Provided records:
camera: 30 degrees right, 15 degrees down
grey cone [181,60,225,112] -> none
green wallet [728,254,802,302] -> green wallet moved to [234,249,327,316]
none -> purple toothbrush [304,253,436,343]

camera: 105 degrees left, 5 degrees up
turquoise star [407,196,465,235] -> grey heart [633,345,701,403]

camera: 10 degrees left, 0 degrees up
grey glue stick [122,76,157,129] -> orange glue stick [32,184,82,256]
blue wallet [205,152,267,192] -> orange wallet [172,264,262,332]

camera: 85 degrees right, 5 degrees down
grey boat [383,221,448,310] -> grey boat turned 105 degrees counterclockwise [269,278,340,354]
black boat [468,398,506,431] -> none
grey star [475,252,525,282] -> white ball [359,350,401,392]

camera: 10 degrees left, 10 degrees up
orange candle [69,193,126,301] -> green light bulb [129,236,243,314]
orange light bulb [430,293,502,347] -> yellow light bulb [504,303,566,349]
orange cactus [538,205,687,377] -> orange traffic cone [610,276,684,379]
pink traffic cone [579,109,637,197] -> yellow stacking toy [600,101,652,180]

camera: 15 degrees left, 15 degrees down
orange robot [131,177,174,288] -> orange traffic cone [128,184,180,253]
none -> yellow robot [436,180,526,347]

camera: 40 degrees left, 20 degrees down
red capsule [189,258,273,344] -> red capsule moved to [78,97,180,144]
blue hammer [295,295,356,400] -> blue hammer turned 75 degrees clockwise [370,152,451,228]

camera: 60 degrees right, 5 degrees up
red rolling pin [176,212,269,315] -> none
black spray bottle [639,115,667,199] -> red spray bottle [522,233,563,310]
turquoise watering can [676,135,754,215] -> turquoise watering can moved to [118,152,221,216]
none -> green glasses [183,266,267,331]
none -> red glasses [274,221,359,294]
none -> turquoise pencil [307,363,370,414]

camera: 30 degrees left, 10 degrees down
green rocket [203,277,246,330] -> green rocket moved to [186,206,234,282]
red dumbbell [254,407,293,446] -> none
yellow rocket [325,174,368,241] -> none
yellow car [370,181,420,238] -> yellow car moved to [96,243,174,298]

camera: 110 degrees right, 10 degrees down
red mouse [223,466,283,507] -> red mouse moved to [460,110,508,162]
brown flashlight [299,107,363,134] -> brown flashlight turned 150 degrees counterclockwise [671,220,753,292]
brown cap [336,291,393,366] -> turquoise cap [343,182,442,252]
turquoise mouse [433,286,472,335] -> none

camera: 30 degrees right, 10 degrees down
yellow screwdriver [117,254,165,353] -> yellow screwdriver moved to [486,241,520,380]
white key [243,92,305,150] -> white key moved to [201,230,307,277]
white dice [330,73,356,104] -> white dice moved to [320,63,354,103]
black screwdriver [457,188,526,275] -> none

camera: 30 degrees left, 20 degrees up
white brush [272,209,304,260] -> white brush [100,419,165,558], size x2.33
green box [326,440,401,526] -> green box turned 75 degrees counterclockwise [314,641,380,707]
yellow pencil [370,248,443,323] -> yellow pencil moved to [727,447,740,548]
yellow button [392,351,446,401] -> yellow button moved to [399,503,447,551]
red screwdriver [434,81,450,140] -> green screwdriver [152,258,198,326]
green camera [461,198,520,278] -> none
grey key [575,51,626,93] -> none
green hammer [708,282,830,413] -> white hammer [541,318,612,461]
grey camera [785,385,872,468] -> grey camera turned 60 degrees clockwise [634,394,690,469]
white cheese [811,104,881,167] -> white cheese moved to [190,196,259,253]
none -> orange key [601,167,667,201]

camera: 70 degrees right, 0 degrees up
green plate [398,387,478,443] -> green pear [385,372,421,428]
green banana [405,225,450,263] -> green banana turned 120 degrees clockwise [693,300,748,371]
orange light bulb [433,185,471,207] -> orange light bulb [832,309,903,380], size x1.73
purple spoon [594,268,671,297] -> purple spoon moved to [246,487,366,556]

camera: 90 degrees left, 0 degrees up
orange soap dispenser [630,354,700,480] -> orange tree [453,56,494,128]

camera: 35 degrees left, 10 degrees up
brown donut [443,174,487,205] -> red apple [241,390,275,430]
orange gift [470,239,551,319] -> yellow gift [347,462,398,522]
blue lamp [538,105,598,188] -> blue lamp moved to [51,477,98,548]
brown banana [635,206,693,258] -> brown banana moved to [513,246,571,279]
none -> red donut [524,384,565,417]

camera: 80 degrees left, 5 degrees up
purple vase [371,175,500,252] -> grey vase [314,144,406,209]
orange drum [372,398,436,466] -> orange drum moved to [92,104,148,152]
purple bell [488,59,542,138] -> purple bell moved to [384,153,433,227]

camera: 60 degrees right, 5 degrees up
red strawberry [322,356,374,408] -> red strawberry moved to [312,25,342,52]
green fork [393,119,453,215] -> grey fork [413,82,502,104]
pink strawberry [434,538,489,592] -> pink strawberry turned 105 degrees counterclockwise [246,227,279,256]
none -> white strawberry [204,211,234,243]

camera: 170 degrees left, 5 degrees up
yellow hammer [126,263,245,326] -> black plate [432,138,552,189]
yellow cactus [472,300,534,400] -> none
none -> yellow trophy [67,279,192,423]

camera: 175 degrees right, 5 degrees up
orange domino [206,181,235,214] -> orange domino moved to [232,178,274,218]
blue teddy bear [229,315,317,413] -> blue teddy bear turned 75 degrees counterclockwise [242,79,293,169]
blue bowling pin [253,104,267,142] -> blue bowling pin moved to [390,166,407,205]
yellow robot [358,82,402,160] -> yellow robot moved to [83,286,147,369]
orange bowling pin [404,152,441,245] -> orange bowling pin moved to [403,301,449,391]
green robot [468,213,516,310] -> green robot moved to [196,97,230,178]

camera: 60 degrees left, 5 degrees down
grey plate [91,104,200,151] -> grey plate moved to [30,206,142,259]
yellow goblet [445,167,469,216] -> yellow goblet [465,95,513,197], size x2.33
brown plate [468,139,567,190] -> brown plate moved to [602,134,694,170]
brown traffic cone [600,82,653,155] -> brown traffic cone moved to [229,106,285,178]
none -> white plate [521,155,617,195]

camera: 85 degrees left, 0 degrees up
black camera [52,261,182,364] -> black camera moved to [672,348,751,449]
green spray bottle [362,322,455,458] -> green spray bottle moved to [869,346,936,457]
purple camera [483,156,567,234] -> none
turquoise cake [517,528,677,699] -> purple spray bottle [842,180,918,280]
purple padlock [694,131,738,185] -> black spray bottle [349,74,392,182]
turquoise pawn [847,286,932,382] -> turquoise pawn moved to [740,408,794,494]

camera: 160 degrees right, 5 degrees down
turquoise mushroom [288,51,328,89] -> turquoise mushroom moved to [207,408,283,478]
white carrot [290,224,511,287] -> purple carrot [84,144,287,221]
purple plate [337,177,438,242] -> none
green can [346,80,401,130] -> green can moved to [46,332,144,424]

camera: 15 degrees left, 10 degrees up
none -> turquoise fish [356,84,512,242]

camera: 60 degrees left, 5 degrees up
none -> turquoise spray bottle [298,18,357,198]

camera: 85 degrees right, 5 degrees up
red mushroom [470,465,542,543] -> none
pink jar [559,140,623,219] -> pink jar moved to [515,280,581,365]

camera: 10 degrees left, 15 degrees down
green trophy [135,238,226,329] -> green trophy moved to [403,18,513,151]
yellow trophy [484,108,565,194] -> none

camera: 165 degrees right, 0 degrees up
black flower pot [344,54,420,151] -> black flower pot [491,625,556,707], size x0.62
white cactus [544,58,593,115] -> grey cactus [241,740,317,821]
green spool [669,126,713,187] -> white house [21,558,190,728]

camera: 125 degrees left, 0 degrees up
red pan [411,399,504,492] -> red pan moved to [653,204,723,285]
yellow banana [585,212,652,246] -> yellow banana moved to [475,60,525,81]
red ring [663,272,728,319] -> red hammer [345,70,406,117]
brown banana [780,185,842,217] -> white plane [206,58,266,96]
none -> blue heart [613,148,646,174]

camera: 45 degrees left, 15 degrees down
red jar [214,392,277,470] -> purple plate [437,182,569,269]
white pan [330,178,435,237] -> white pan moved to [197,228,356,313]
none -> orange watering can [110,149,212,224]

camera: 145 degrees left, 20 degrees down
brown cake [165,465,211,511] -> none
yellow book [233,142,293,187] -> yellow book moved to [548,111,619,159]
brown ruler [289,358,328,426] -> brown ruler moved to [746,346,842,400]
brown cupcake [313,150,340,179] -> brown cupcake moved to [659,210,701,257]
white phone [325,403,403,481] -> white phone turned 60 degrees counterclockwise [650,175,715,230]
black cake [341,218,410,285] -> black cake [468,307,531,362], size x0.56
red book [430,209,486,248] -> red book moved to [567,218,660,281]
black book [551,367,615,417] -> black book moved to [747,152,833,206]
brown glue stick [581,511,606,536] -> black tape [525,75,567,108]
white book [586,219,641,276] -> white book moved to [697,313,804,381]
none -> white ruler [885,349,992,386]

Assignment: Each line from the top of the material above, through the one that contains "yellow rocket [325,174,368,241] -> none", should be restated word for word.

Solution:
camera: 30 degrees right, 15 degrees down
grey cone [181,60,225,112] -> none
green wallet [728,254,802,302] -> green wallet moved to [234,249,327,316]
none -> purple toothbrush [304,253,436,343]

camera: 105 degrees left, 5 degrees up
turquoise star [407,196,465,235] -> grey heart [633,345,701,403]

camera: 10 degrees left, 0 degrees up
grey glue stick [122,76,157,129] -> orange glue stick [32,184,82,256]
blue wallet [205,152,267,192] -> orange wallet [172,264,262,332]

camera: 85 degrees right, 5 degrees down
grey boat [383,221,448,310] -> grey boat turned 105 degrees counterclockwise [269,278,340,354]
black boat [468,398,506,431] -> none
grey star [475,252,525,282] -> white ball [359,350,401,392]

camera: 10 degrees left, 10 degrees up
orange candle [69,193,126,301] -> green light bulb [129,236,243,314]
orange light bulb [430,293,502,347] -> yellow light bulb [504,303,566,349]
orange cactus [538,205,687,377] -> orange traffic cone [610,276,684,379]
pink traffic cone [579,109,637,197] -> yellow stacking toy [600,101,652,180]

camera: 15 degrees left, 15 degrees down
orange robot [131,177,174,288] -> orange traffic cone [128,184,180,253]
none -> yellow robot [436,180,526,347]

camera: 40 degrees left, 20 degrees down
red capsule [189,258,273,344] -> red capsule moved to [78,97,180,144]
blue hammer [295,295,356,400] -> blue hammer turned 75 degrees clockwise [370,152,451,228]

camera: 60 degrees right, 5 degrees up
red rolling pin [176,212,269,315] -> none
black spray bottle [639,115,667,199] -> red spray bottle [522,233,563,310]
turquoise watering can [676,135,754,215] -> turquoise watering can moved to [118,152,221,216]
none -> green glasses [183,266,267,331]
none -> red glasses [274,221,359,294]
none -> turquoise pencil [307,363,370,414]

camera: 30 degrees left, 10 degrees down
green rocket [203,277,246,330] -> green rocket moved to [186,206,234,282]
red dumbbell [254,407,293,446] -> none
yellow rocket [325,174,368,241] -> none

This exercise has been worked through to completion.